To do: Transcribe every entry word for word, but skip the images.

[Revision tracking records]
◆ ◆ ◆ ◆ ◆

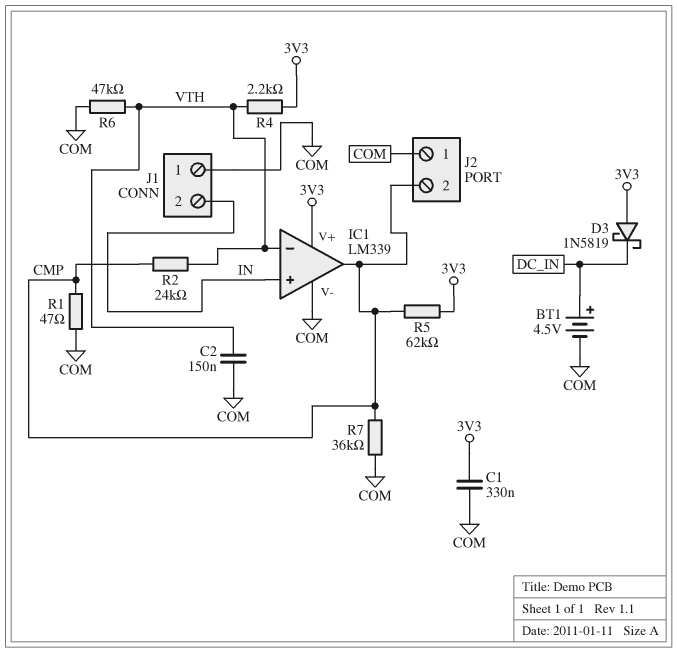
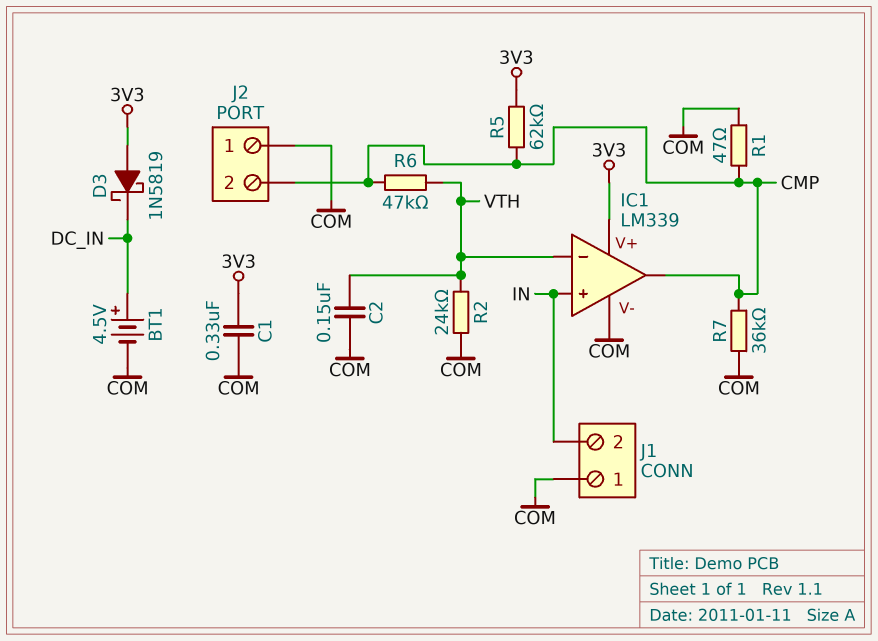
R2: 24k (CMP, VTH) -> 24k (COM, VTH)
R4: 2.2k (3V3, VTH) -> none
R6: 47k (COM, VTH) -> 47k (CMP, VTH)

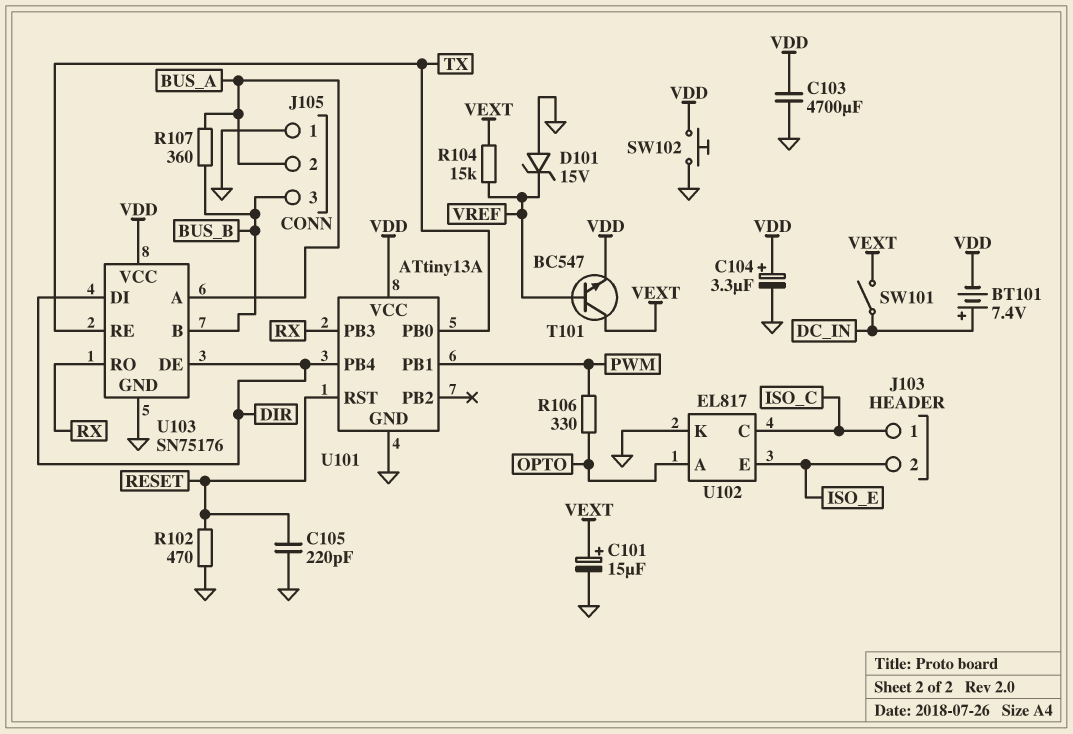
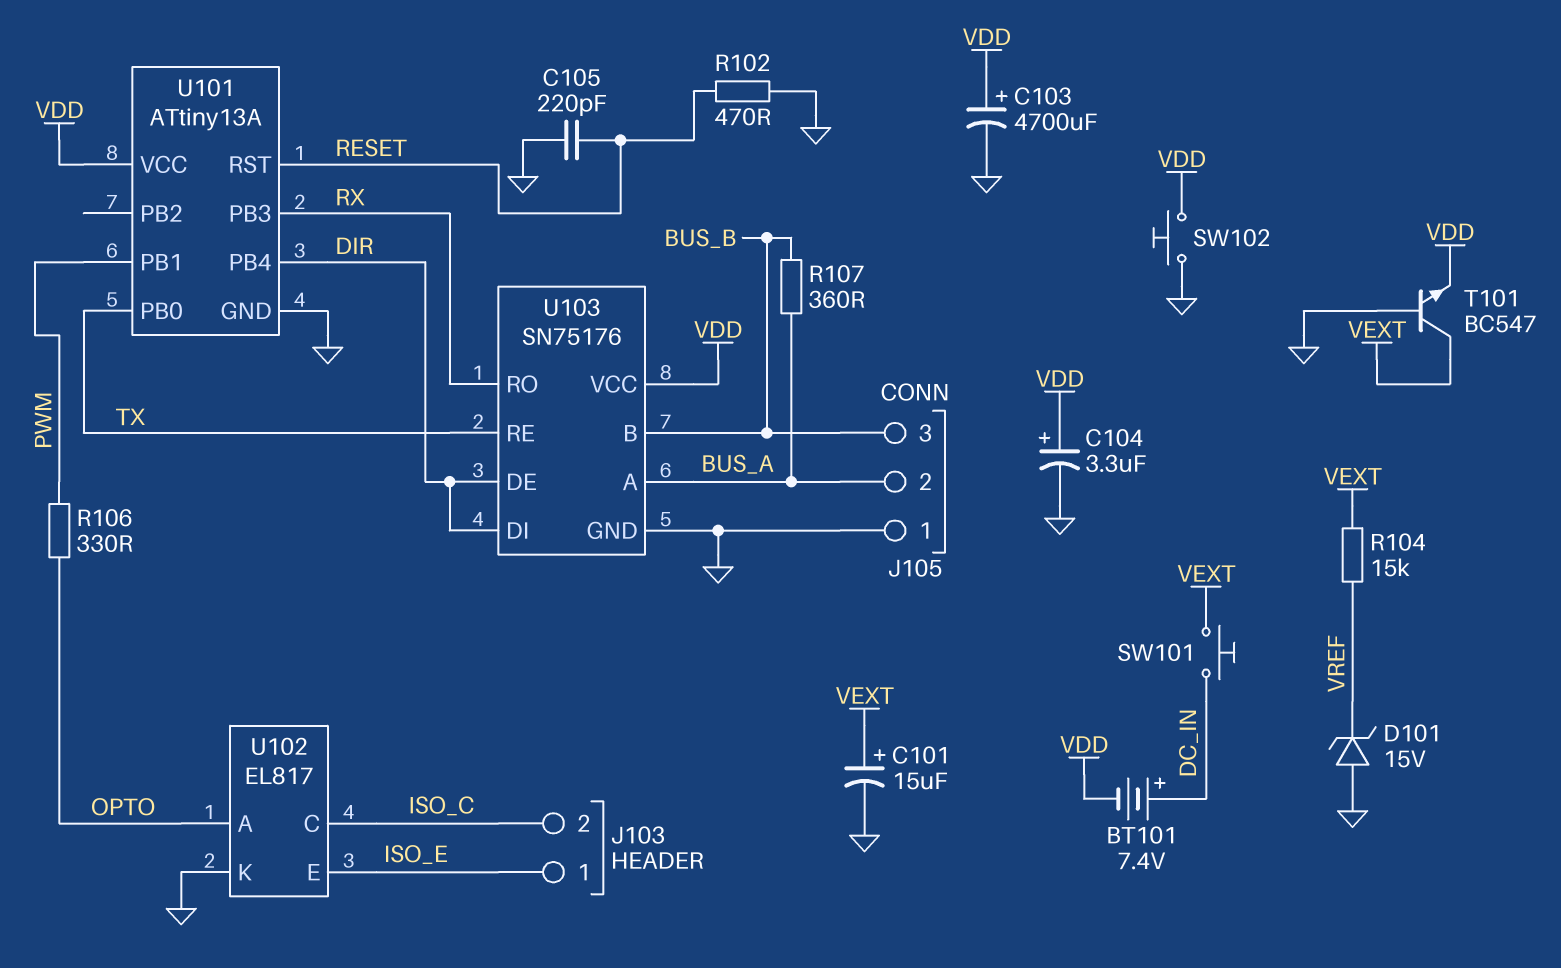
C103: 4700uF (GND, VDD) -> 4700uF (plus VDD, minus GND)
J103 pin 1: ISO_C -> ISO_E
J103 pin 2: ISO_E -> ISO_C
SW101: switch (DC_IN, VEXT) -> button (DC_IN, VEXT)
T101: NPN BC547 (B VREF, C VEXT, E VDD) -> NPN BC547 (B GND, C VEXT, E VDD)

◆ ◆ ◆ ◆ ◆

Completed task:
R2: 24k (CMP, VTH) -> 24k (COM, VTH)
R4: 2.2k (3V3, VTH) -> none
R6: 47k (COM, VTH) -> 47k (CMP, VTH)

C103: 4700uF (GND, VDD) -> 4700uF (plus VDD, minus GND)
J103 pin 1: ISO_C -> ISO_E
J103 pin 2: ISO_E -> ISO_C
SW101: switch (DC_IN, VEXT) -> button (DC_IN, VEXT)
T101: NPN BC547 (B VREF, C VEXT, E VDD) -> NPN BC547 (B GND, C VEXT, E VDD)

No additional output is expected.